From the data below, copy each line that includes the word "sHammer".

+++ TASK MATERIAL +++

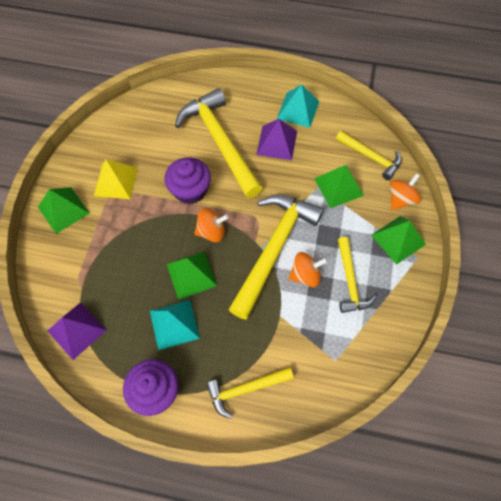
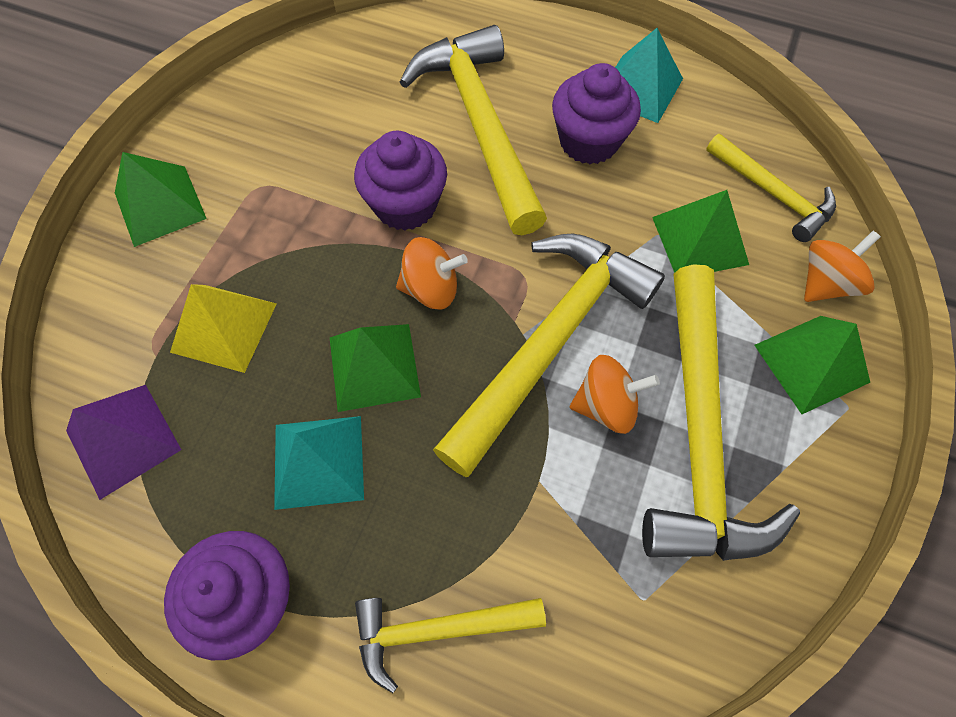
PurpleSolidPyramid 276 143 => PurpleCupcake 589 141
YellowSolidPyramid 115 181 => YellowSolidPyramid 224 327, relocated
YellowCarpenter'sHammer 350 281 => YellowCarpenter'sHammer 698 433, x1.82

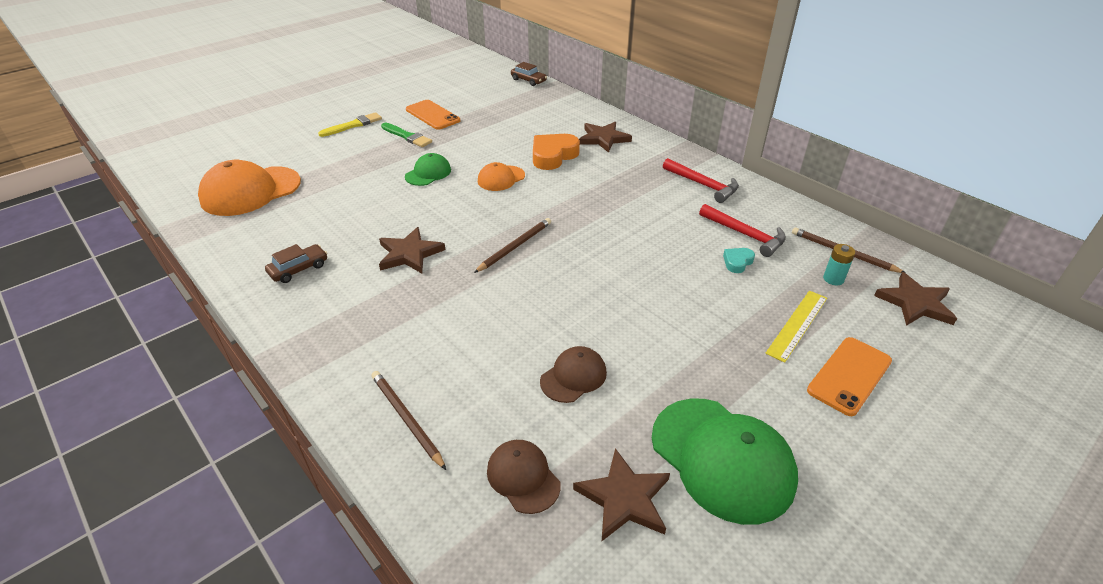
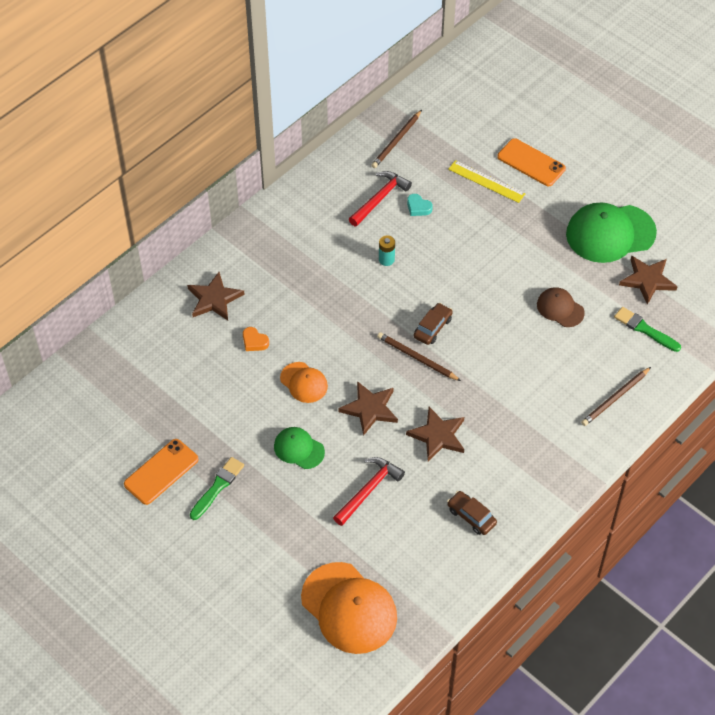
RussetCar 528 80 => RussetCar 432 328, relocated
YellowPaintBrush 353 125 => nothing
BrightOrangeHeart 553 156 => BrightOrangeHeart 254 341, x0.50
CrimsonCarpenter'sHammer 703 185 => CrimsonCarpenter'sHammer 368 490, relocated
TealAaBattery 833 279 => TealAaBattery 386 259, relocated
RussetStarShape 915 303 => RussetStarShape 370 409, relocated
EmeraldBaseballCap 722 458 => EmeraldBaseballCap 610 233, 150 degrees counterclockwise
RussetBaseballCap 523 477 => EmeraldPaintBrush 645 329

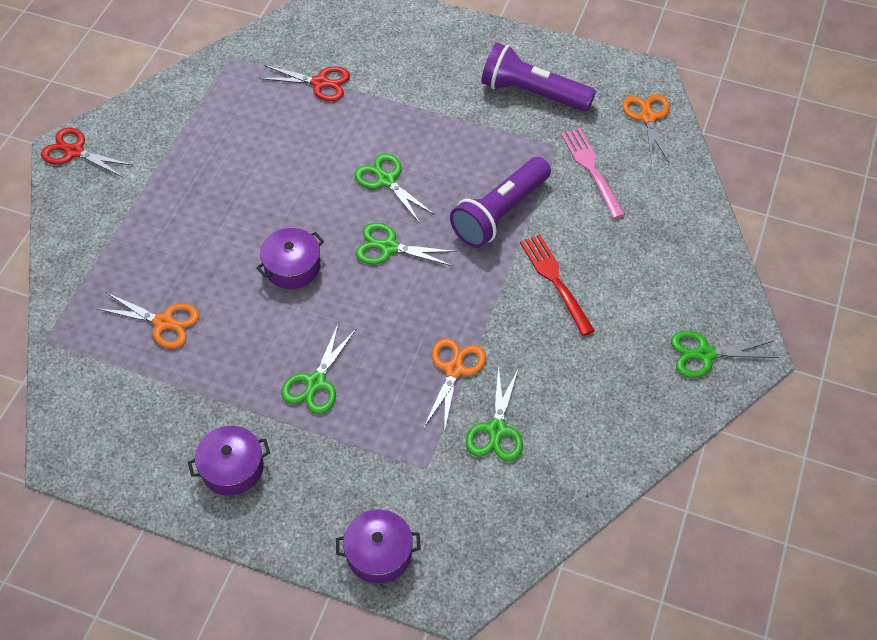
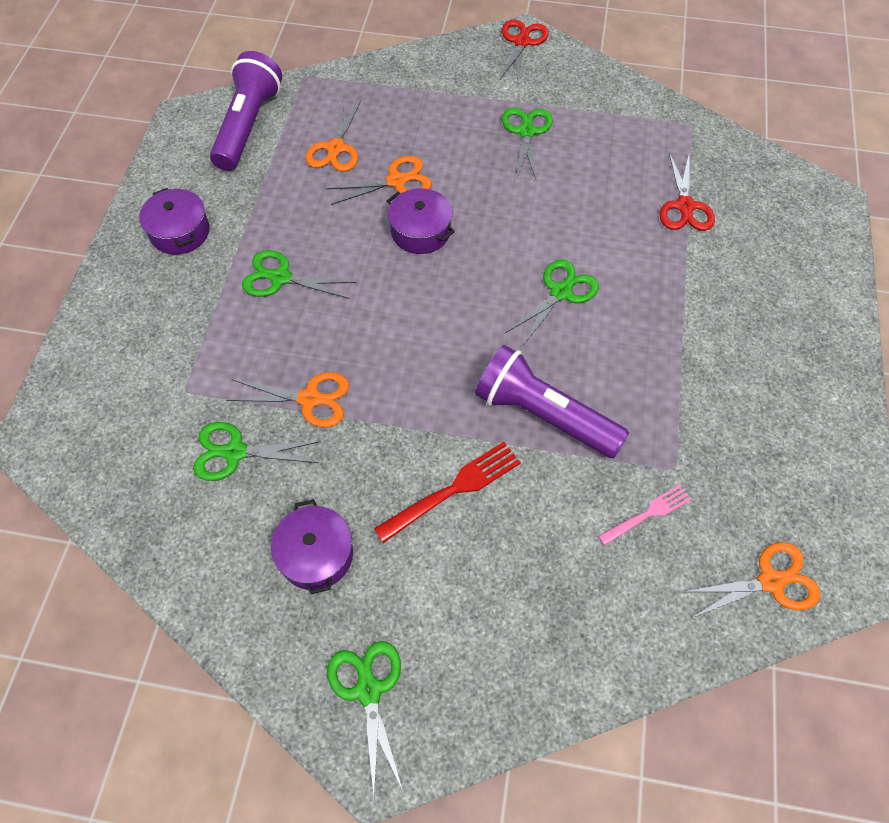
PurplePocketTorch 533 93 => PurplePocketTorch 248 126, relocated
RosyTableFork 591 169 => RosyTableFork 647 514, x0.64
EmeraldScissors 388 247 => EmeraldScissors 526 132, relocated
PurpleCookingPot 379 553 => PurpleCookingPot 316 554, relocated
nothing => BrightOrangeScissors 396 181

+++

* [YOUR RESPONSE]:
YellowCarpenter'sHammer 350 281 => YellowCarpenter'sHammer 698 433, x1.82
CrimsonCarpenter'sHammer 703 185 => CrimsonCarpenter'sHammer 368 490, relocated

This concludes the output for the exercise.